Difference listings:
----------------

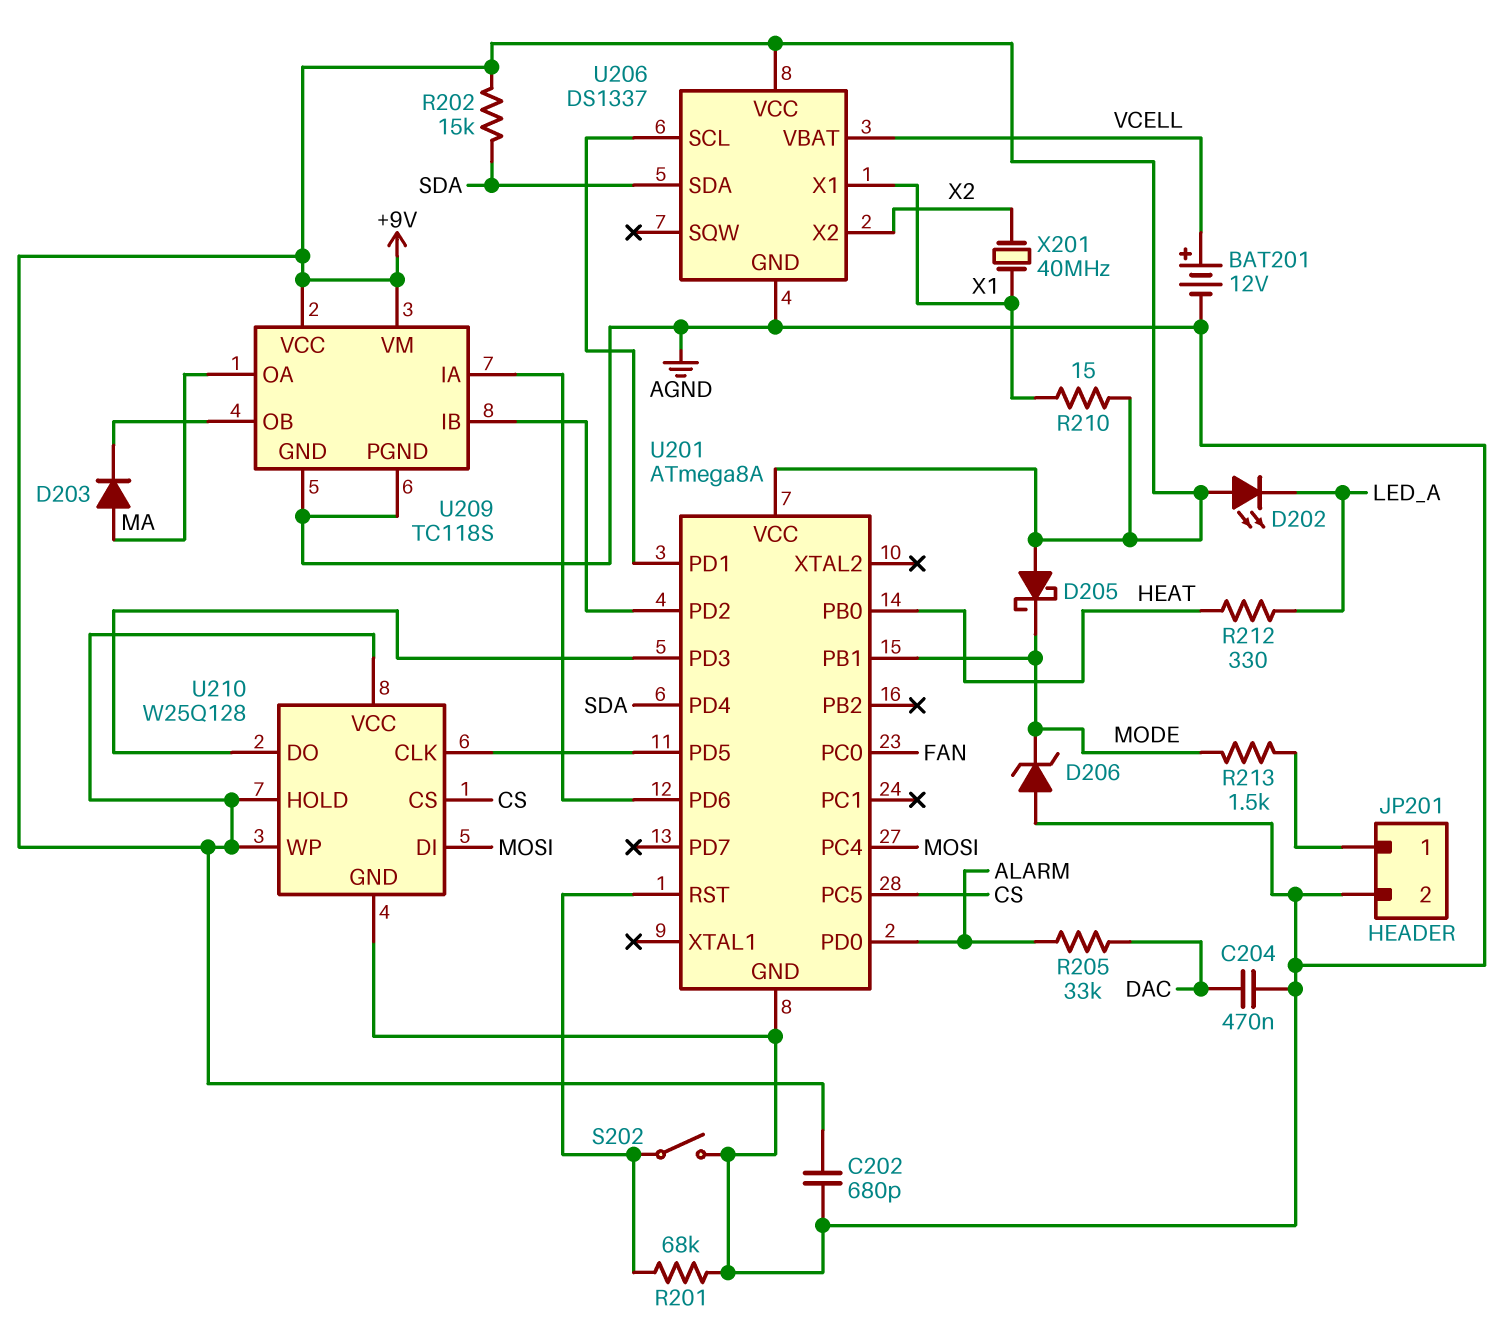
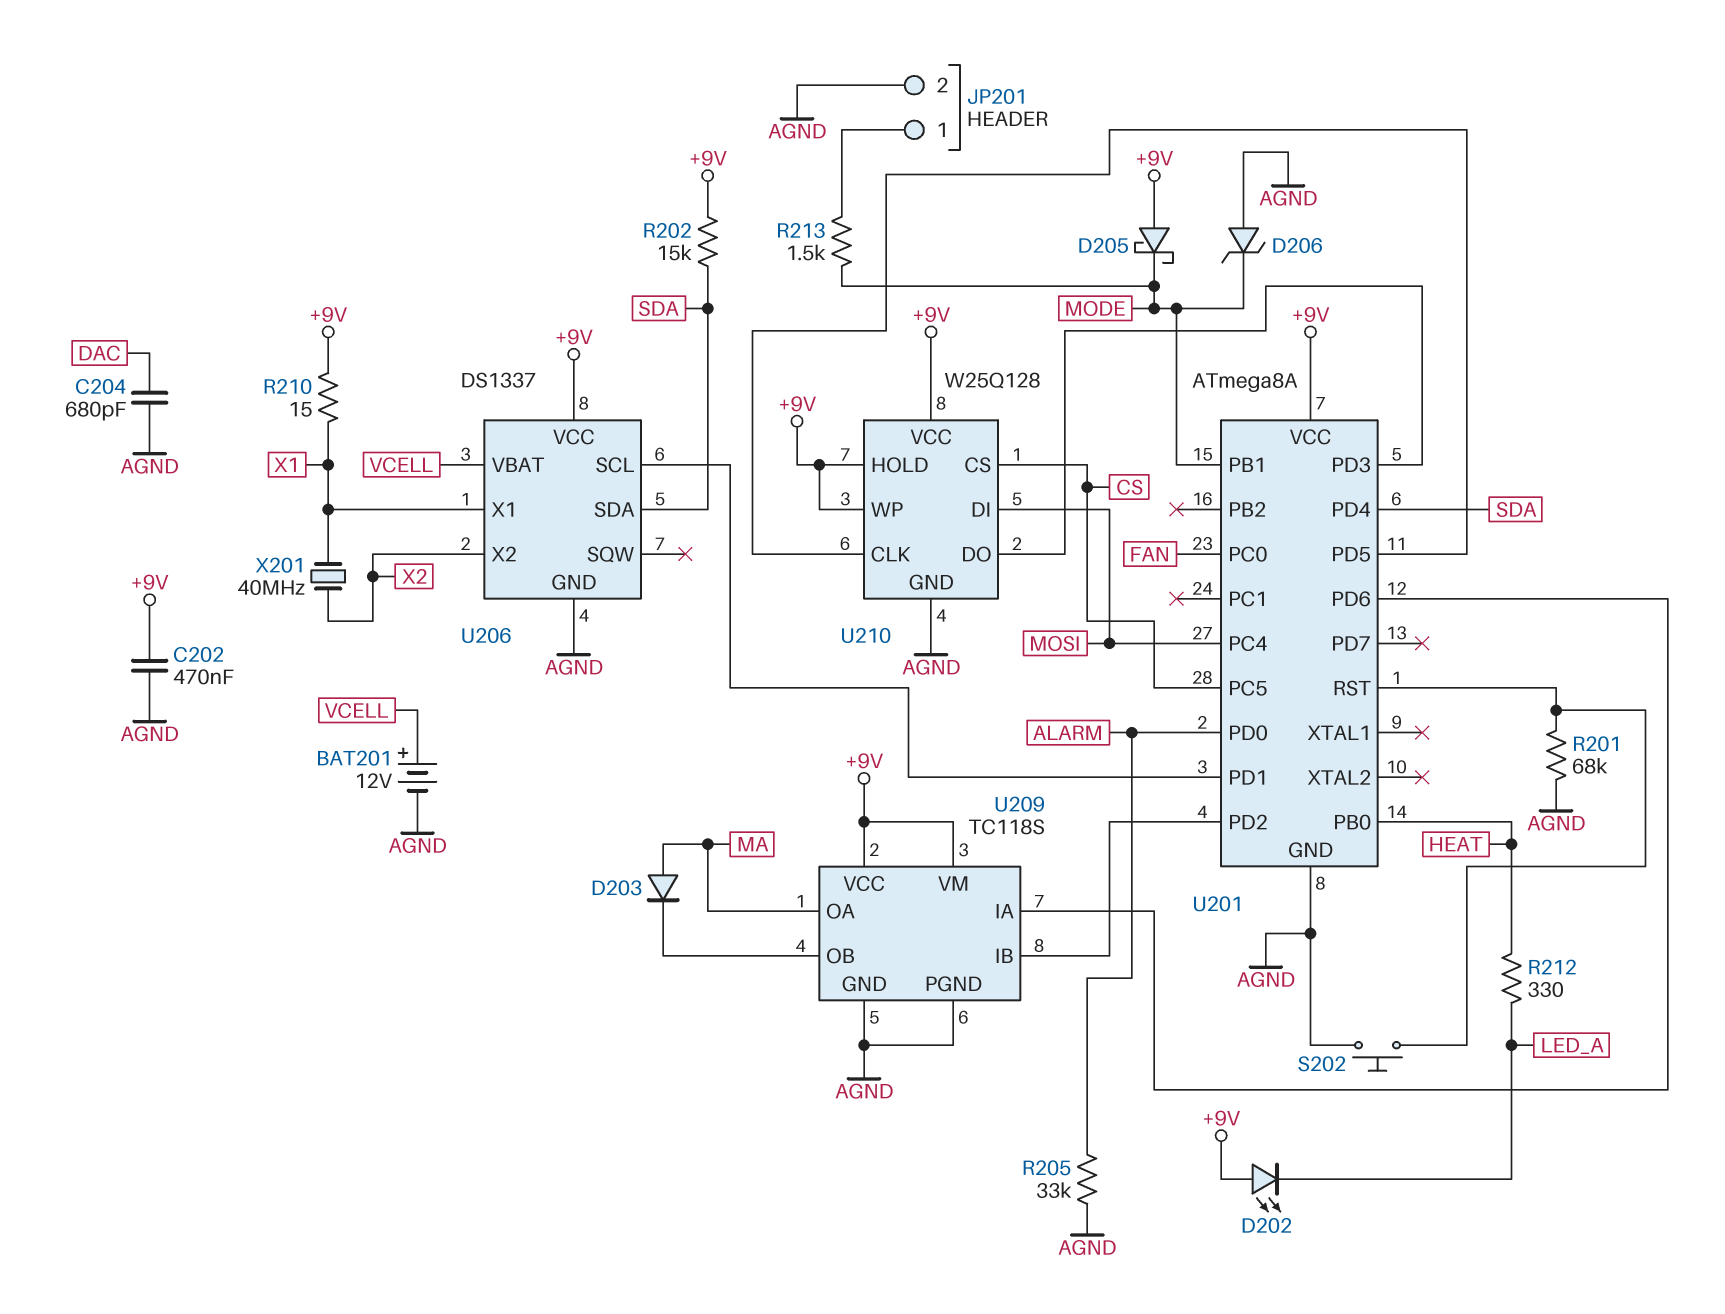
C202: 680pF (+9V, AGND) -> 470nF (+9V, AGND)
C204: 470nF (AGND, DAC) -> 680pF (AGND, DAC)
R205: 33k (ALARM, DAC) -> 33k (AGND, ALARM)
S202: switch (AGND, U201/RST) -> button (AGND, U201/RST)

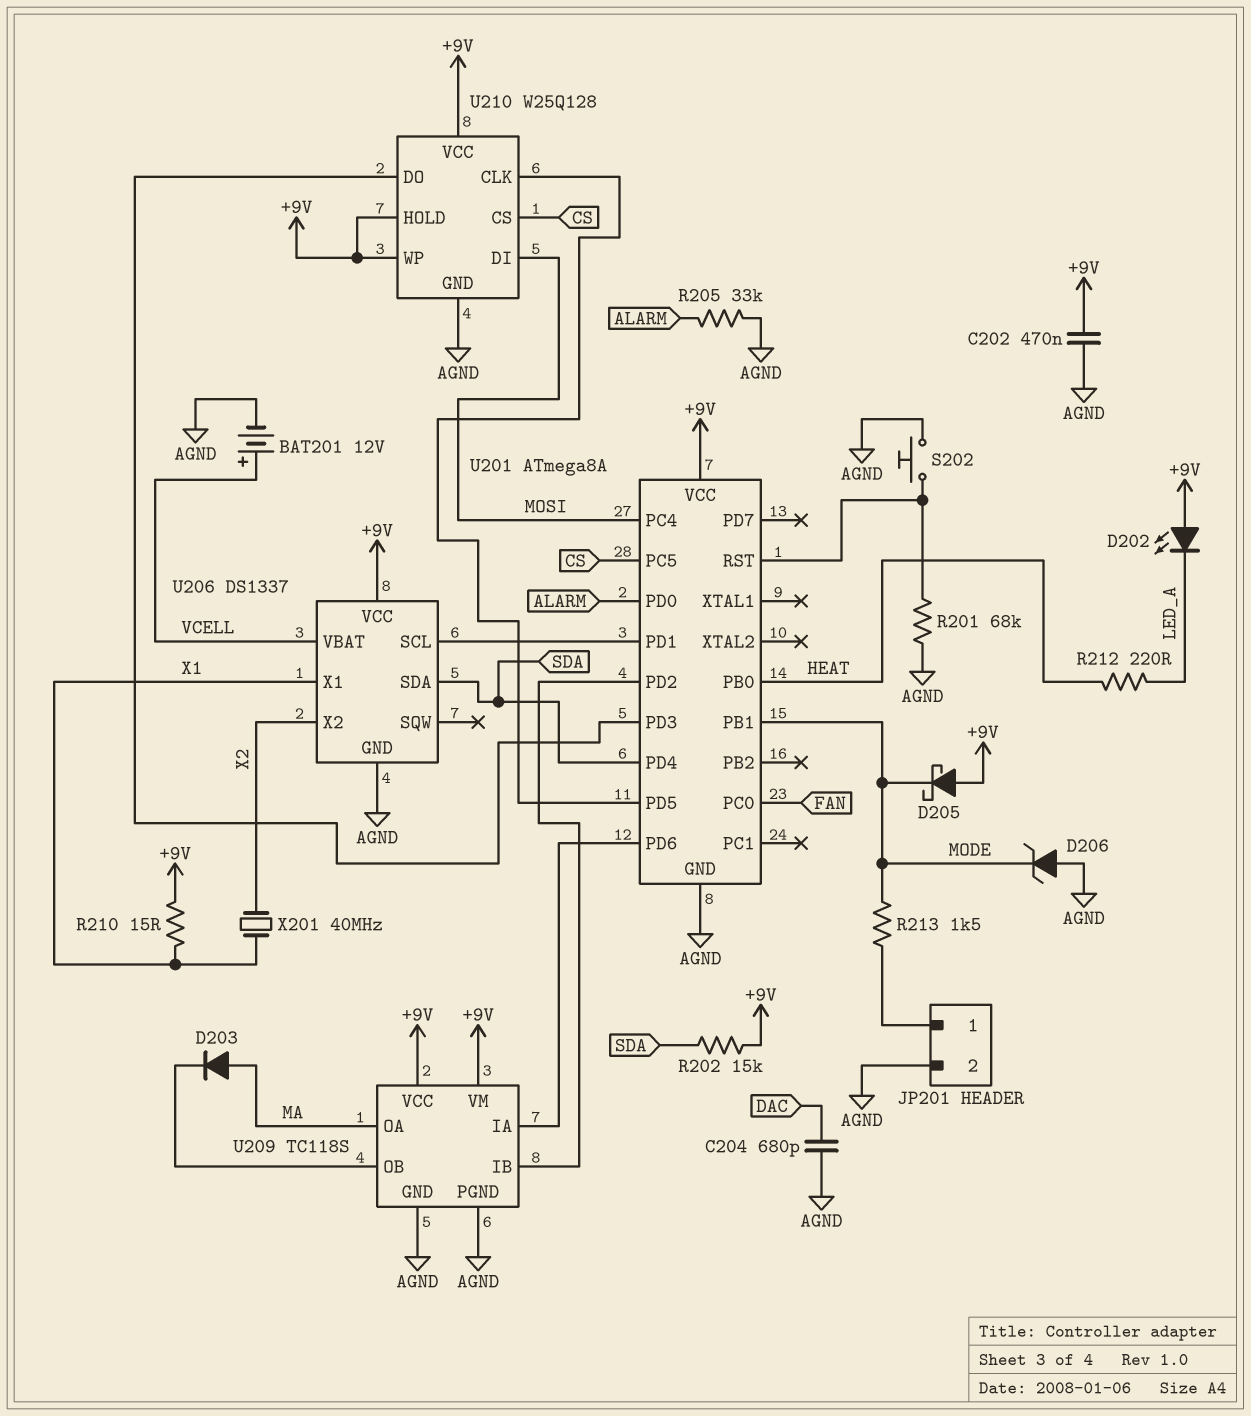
R212: 330 (HEAT, LED_A) -> 220 (HEAT, LED_A)

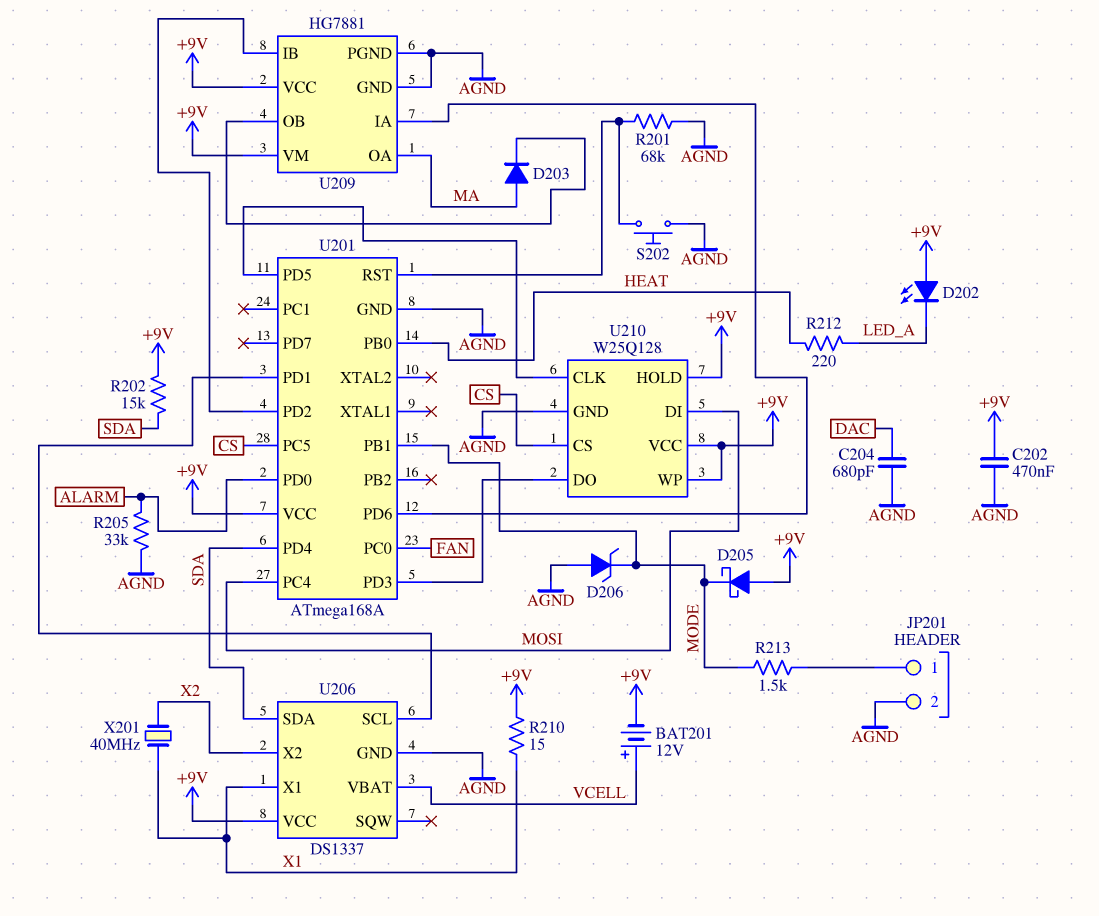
BAT201: 12V (plus VCELL, minus AGND) -> 12V (plus VCELL, minus +9V)
U201: ATmega8A -> ATmega168A
U209: TC118S -> HG7881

----------------

Exercise objective:
Copy out all of the data word for word. Do not carry over any picture.

Written solution:
C202: 680pF (+9V, AGND) -> 470nF (+9V, AGND)
C204: 470nF (AGND, DAC) -> 680pF (AGND, DAC)
R205: 33k (ALARM, DAC) -> 33k (AGND, ALARM)
S202: switch (AGND, U201/RST) -> button (AGND, U201/RST)

R212: 330 (HEAT, LED_A) -> 220 (HEAT, LED_A)

BAT201: 12V (plus VCELL, minus AGND) -> 12V (plus VCELL, minus +9V)
U201: ATmega8A -> ATmega168A
U209: TC118S -> HG7881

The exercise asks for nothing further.